### PROBLEM STATEMENT
In the records that follow, the lines from the one containing "C204: 100nF (5V, GND) -> 33nF (5V, GND)" to the one containing "P201 pin 2: N4 -> GND", inclusive, are to be given again exactly.

### ENTRIES SHOWN
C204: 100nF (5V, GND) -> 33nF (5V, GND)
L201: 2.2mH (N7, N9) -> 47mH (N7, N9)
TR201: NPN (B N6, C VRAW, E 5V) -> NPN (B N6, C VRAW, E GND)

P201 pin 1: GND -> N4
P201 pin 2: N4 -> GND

...

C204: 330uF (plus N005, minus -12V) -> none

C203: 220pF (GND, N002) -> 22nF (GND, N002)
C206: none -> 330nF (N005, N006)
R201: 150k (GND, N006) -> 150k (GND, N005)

...

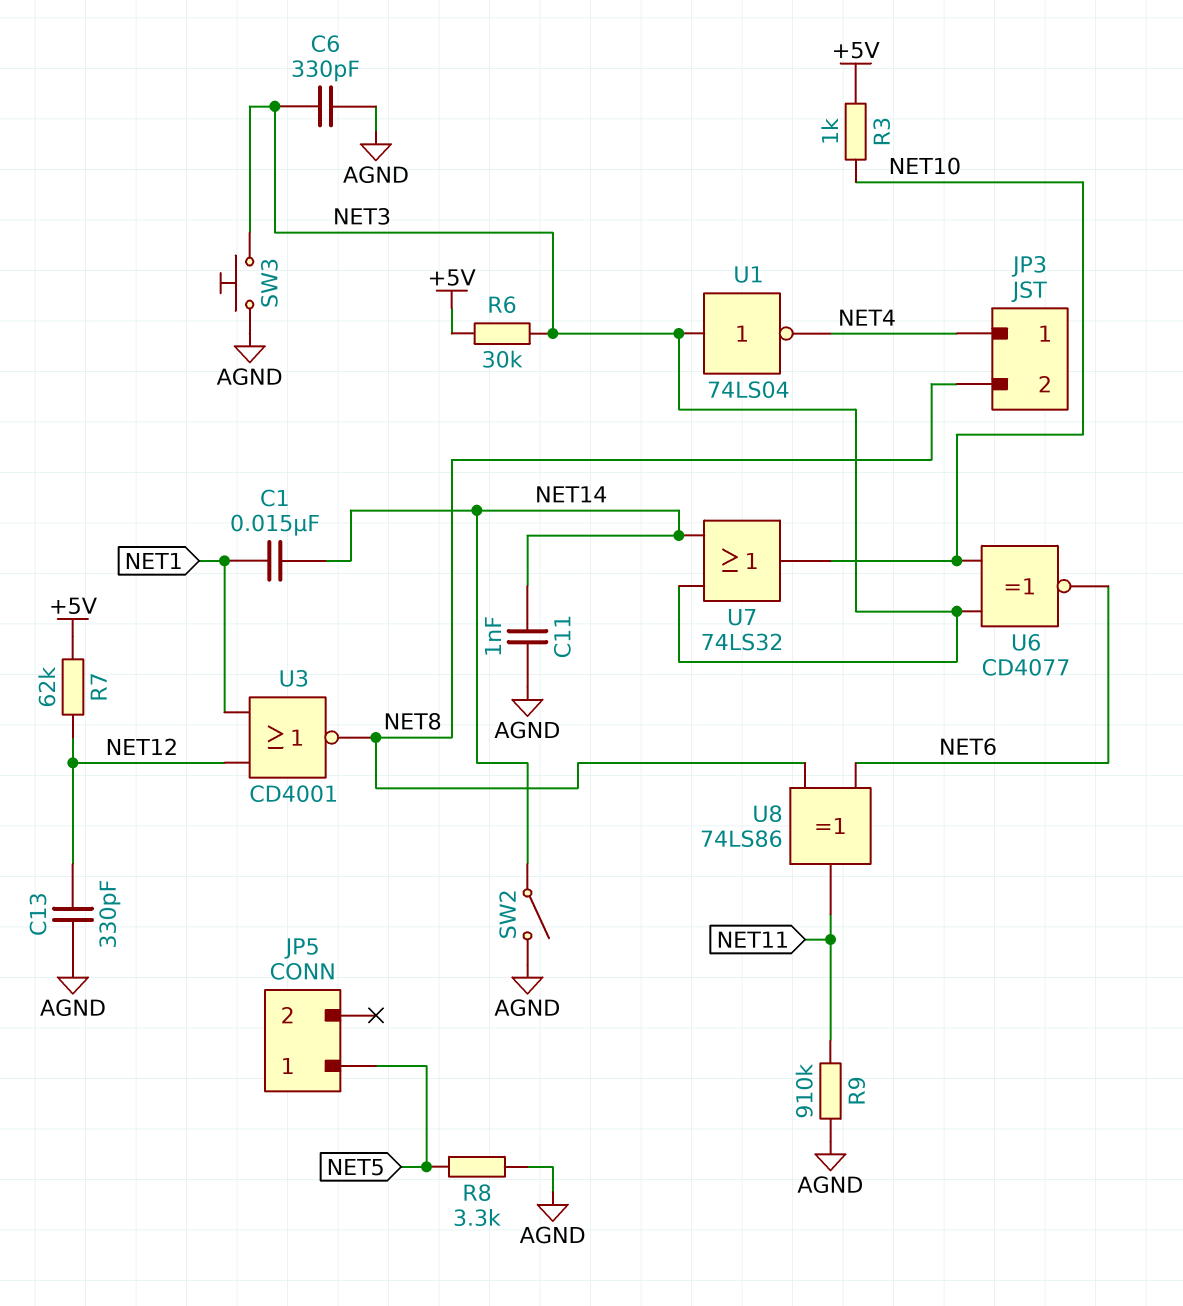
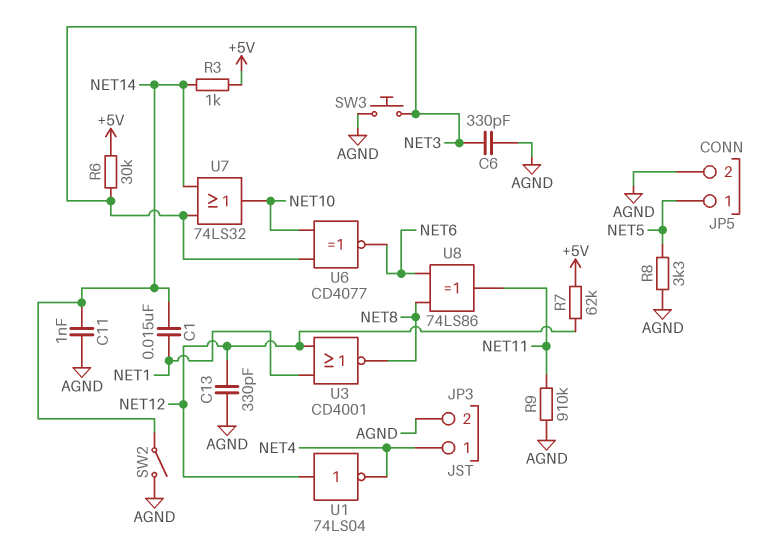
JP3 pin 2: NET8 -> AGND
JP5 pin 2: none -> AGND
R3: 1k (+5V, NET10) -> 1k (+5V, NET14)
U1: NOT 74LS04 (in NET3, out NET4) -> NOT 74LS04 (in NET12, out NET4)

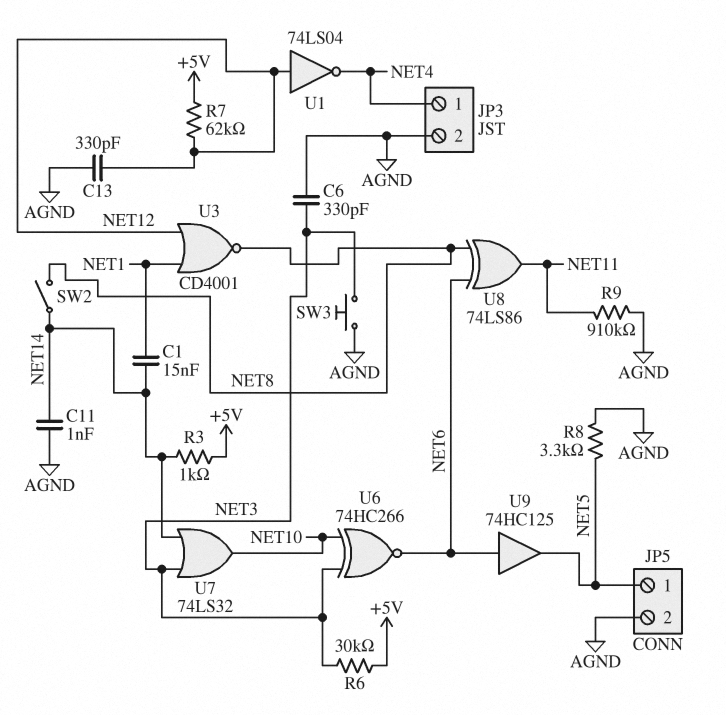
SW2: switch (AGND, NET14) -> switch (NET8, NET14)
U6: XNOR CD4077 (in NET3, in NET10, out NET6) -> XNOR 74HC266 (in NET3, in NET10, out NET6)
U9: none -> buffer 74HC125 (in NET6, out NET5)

### ANSWER FOR THIS EXERCISE
C204: 100nF (5V, GND) -> 33nF (5V, GND)
L201: 2.2mH (N7, N9) -> 47mH (N7, N9)
TR201: NPN (B N6, C VRAW, E 5V) -> NPN (B N6, C VRAW, E GND)

P201 pin 1: GND -> N4
P201 pin 2: N4 -> GND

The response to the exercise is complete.